— What to work on —
In the records below, find the line that contains "RV1: 500 (AGND, N8, wiper" and the line that contains "TP1: test point (N3) -> none", then retype exactly those two lines and every line between them.

— Dataset records —
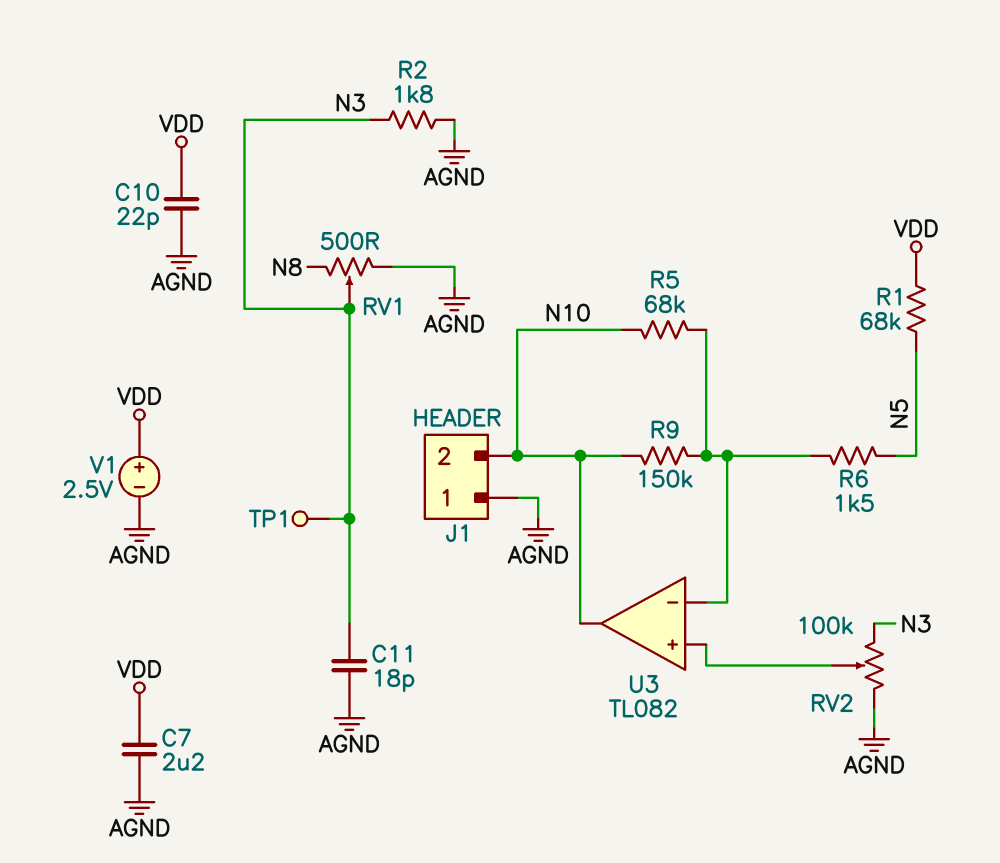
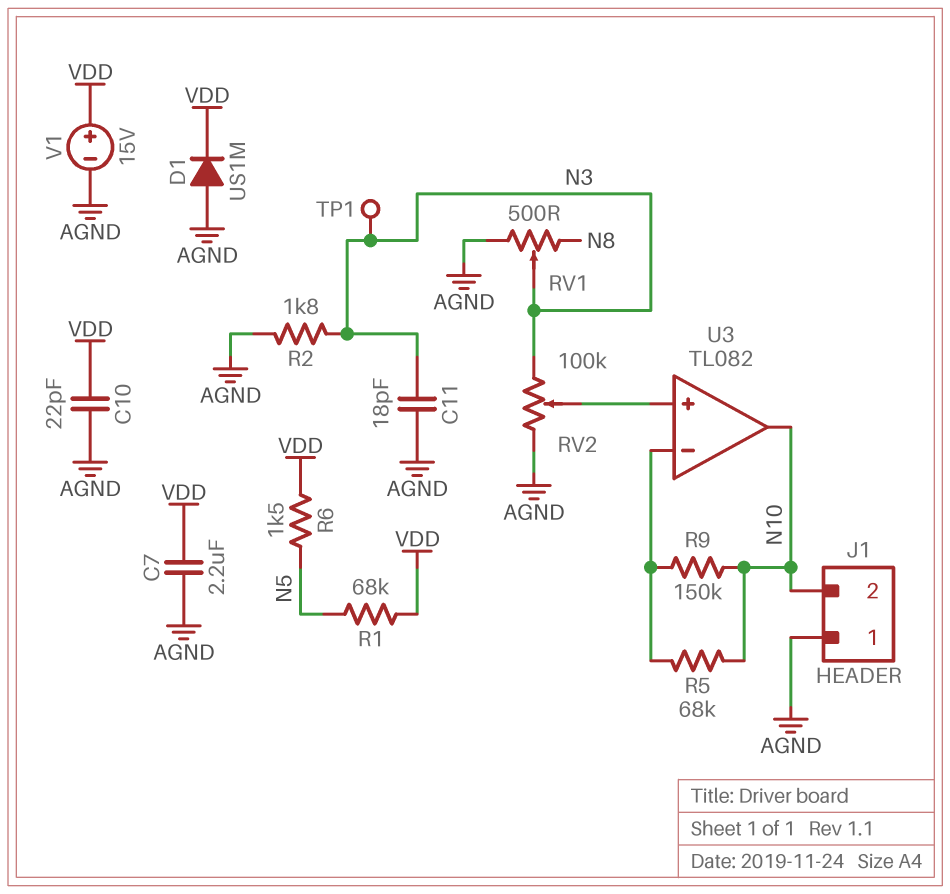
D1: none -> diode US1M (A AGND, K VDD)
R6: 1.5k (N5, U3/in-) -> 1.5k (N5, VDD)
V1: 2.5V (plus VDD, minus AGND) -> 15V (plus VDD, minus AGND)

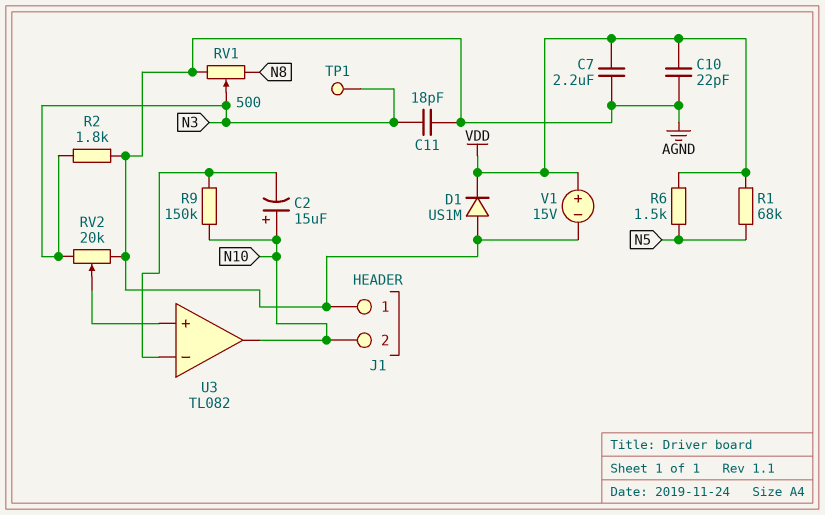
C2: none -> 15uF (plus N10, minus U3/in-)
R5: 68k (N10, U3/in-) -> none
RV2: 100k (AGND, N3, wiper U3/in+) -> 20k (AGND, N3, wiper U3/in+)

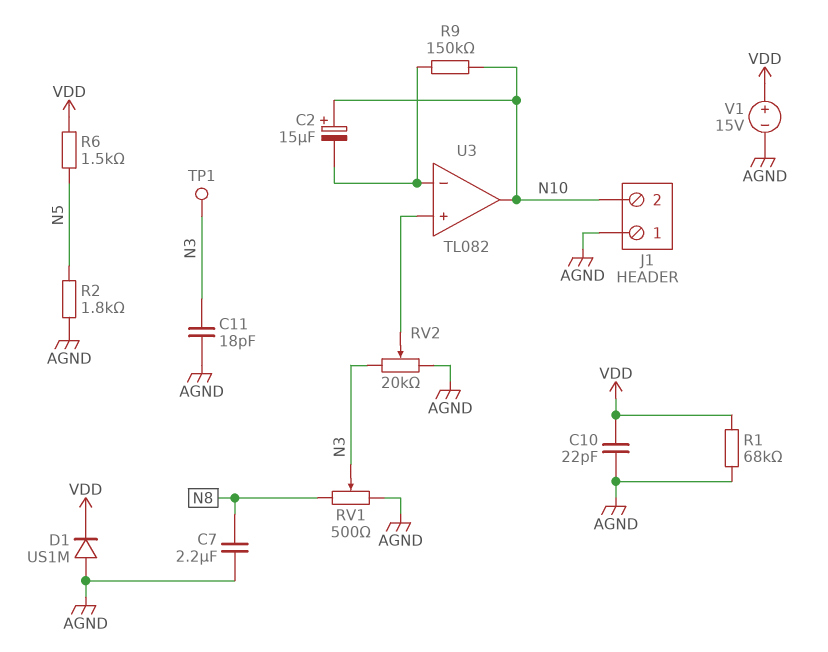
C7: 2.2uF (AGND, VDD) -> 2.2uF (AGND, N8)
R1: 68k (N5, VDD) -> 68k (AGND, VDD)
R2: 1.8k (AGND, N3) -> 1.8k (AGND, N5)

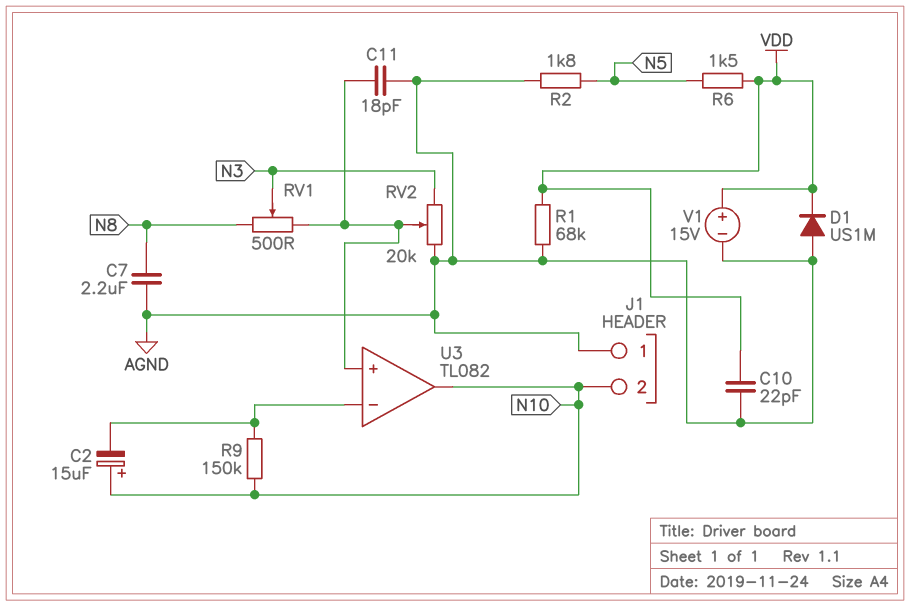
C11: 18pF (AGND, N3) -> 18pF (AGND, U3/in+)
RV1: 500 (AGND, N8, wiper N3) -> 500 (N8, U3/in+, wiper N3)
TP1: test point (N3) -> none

...

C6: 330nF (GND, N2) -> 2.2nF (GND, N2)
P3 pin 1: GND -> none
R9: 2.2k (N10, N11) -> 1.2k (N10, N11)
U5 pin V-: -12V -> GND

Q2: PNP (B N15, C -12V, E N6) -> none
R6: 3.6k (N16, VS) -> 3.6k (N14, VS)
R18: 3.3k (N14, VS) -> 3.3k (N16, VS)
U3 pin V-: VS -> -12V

— Your solution —
RV1: 500 (AGND, N8, wiper N3) -> 500 (N8, U3/in+, wiper N3)
TP1: test point (N3) -> none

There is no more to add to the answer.